EXCERPTED DATA below:

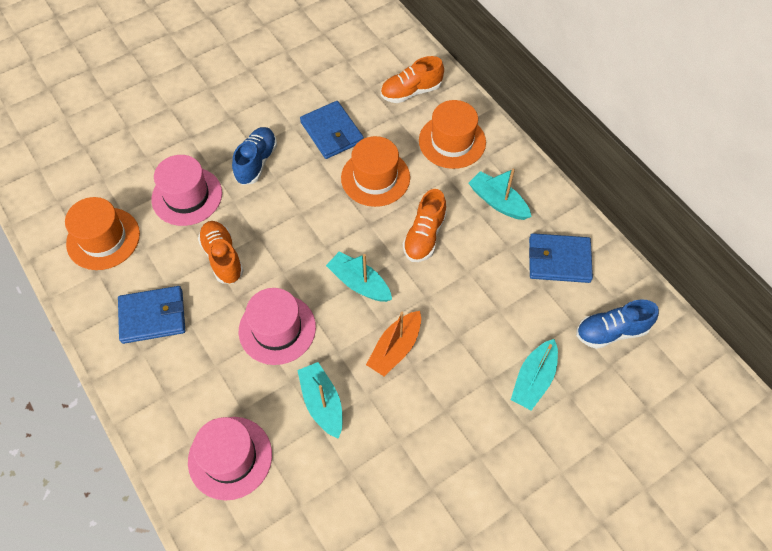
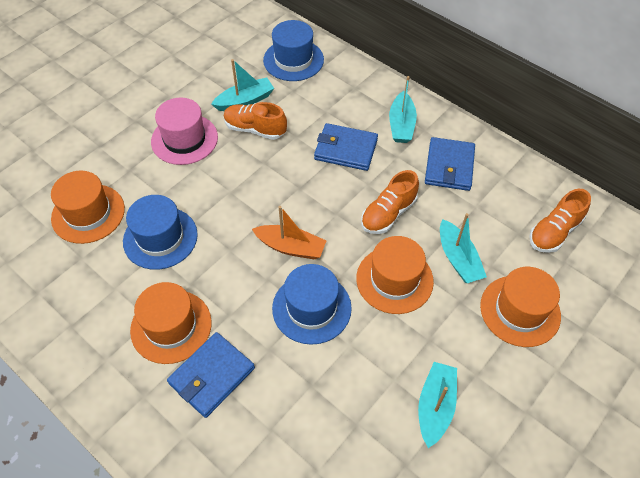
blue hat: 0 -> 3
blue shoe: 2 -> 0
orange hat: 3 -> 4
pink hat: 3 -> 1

End of EXCERPTED DATA.
EXCERPTED DATA below:

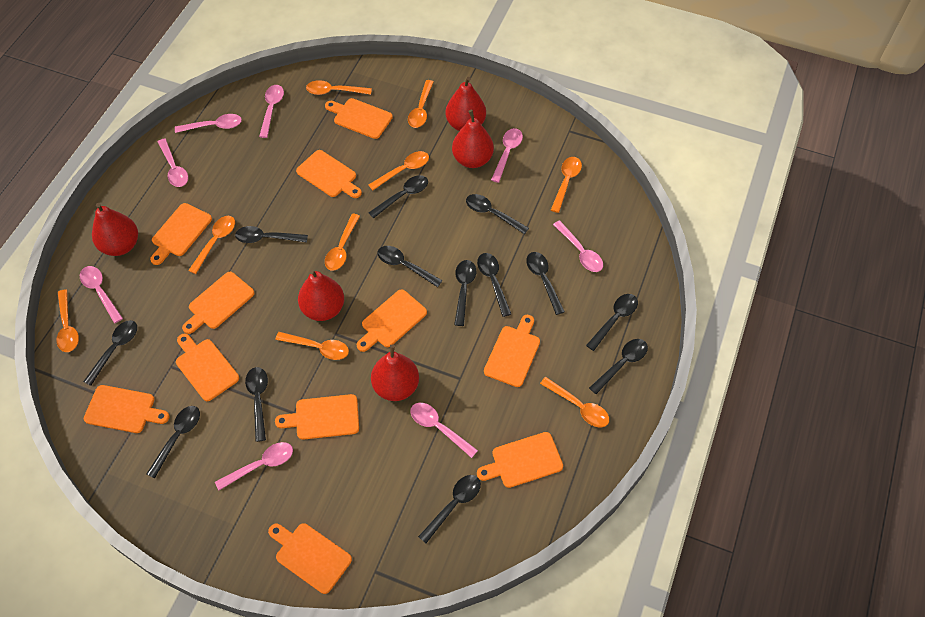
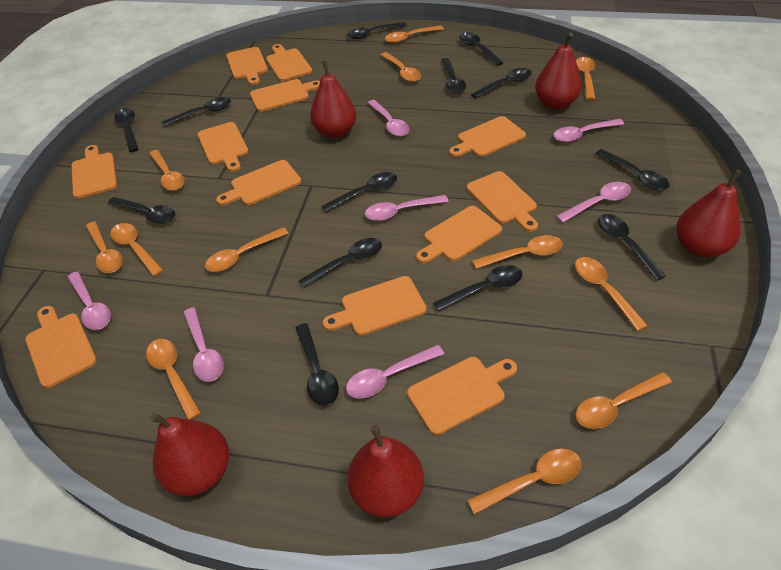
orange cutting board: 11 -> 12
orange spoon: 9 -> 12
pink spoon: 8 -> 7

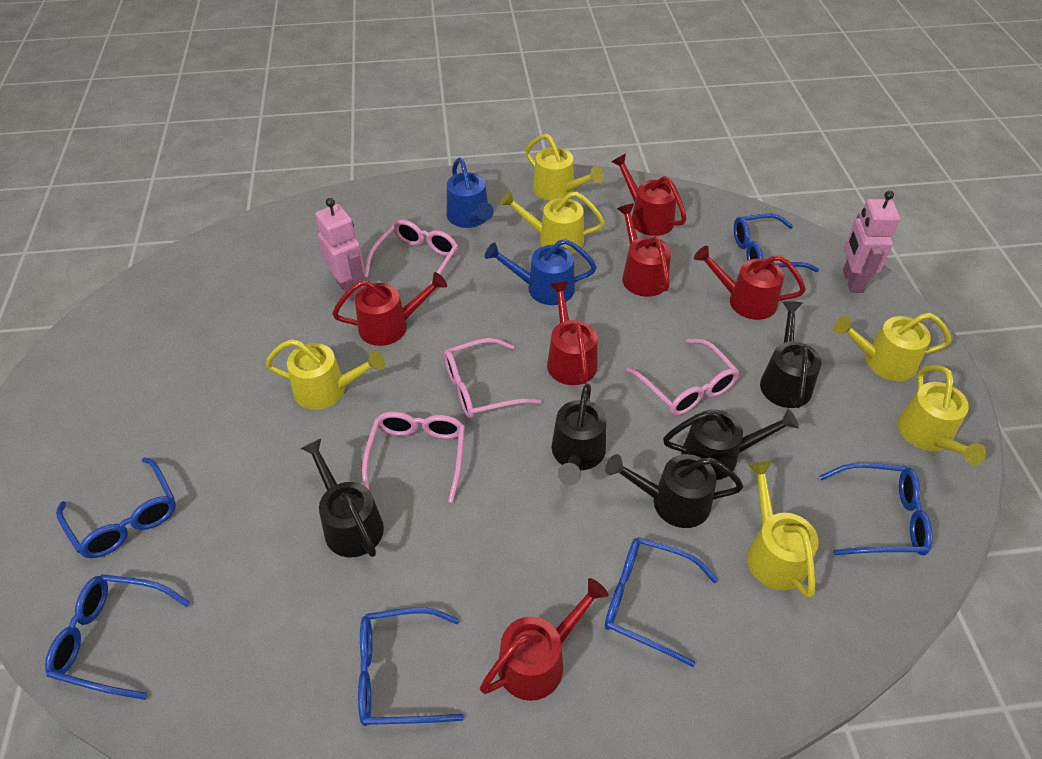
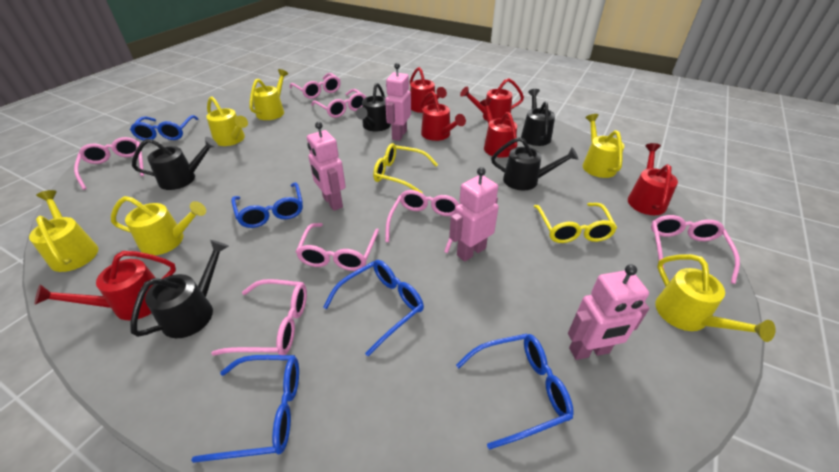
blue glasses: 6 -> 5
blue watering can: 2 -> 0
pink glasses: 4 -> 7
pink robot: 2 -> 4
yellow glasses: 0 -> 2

End of EXCERPTED DATA.

WHAT YOU WILL DO: Copy out all lines above that include the string "pink".

SOLUTION TO THE PROBLEM:
pink hat: 3 -> 1
pink spoon: 8 -> 7
pink glasses: 4 -> 7
pink robot: 2 -> 4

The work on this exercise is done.